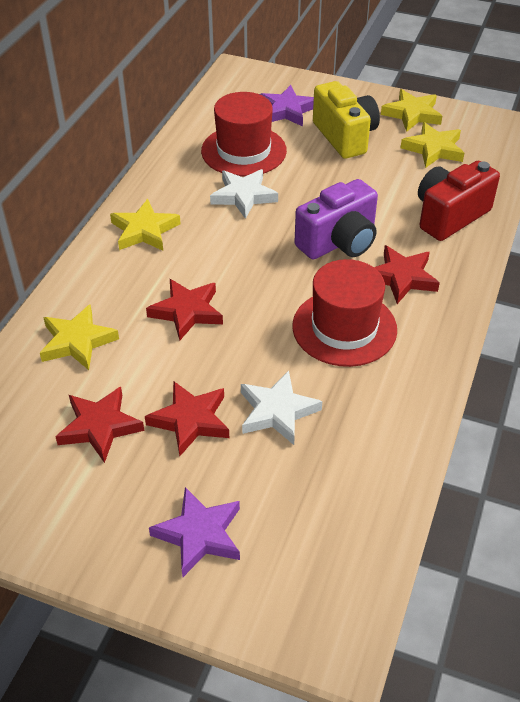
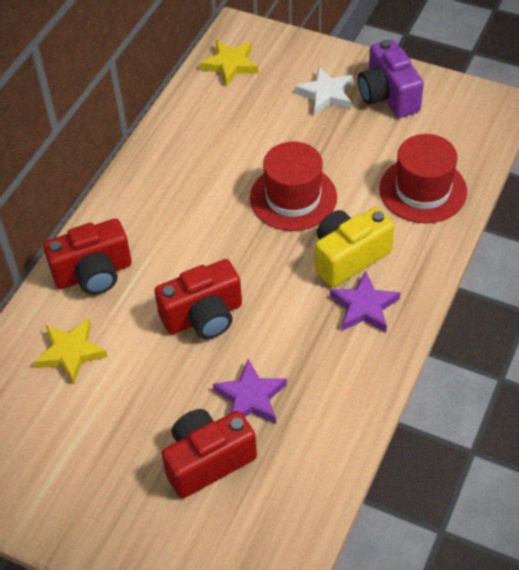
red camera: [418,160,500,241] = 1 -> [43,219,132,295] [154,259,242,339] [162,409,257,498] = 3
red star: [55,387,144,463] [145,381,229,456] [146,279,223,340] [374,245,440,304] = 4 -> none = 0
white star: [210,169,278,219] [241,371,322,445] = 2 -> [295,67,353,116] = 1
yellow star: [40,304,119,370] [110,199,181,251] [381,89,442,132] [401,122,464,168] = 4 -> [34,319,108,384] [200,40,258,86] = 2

=-=-=

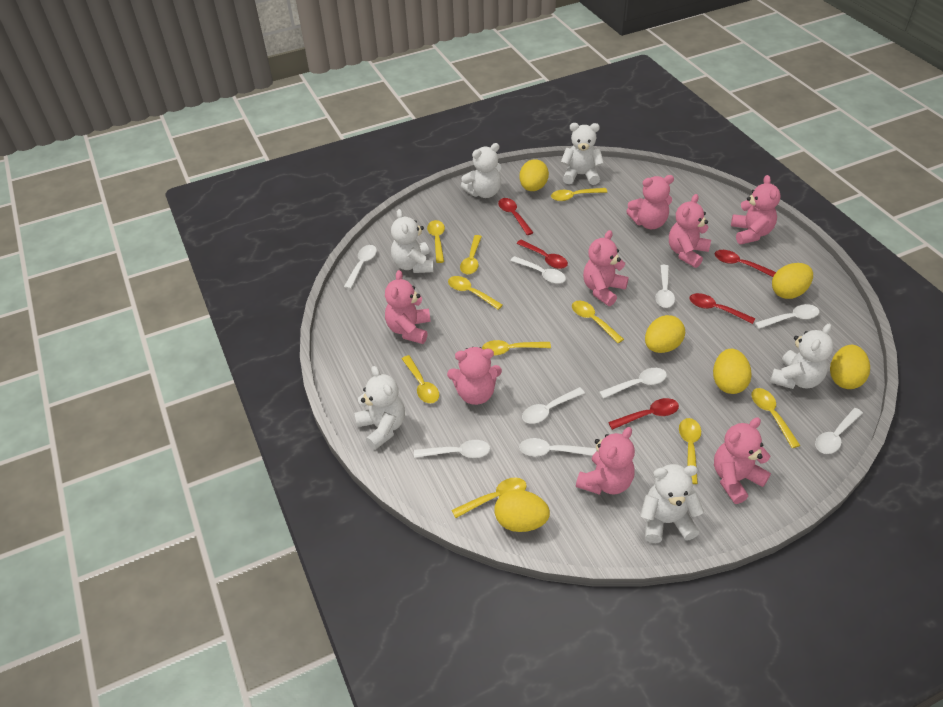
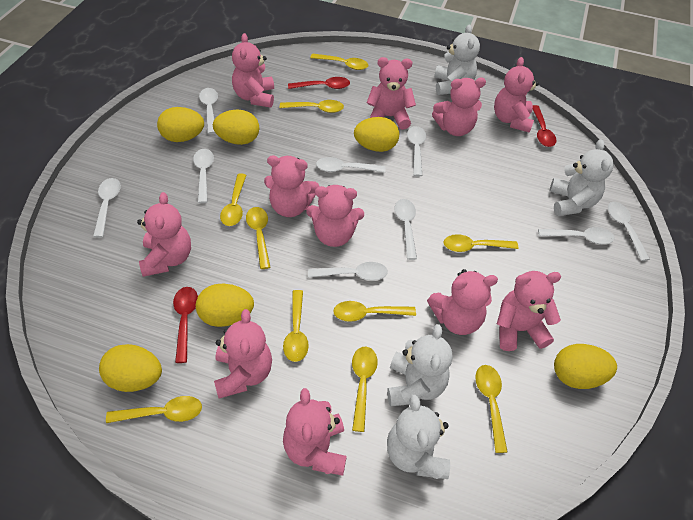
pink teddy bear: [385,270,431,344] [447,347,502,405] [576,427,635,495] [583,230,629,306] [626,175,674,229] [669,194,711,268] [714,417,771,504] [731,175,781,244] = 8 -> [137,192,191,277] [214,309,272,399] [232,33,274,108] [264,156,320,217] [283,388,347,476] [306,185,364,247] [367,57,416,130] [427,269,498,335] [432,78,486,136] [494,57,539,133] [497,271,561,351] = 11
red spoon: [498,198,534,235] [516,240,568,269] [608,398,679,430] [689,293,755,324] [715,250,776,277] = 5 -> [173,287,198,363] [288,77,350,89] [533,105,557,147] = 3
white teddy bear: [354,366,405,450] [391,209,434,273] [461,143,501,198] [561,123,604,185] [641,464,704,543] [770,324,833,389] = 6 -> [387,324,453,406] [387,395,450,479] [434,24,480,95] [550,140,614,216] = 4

=-=-=

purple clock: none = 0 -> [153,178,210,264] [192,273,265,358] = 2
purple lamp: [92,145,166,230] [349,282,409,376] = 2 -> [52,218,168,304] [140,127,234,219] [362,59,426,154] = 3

=-=-=

# Aim of the task:
Report how many lines in the listing include the word "purple". Give nothing but the count.

# Written response:
2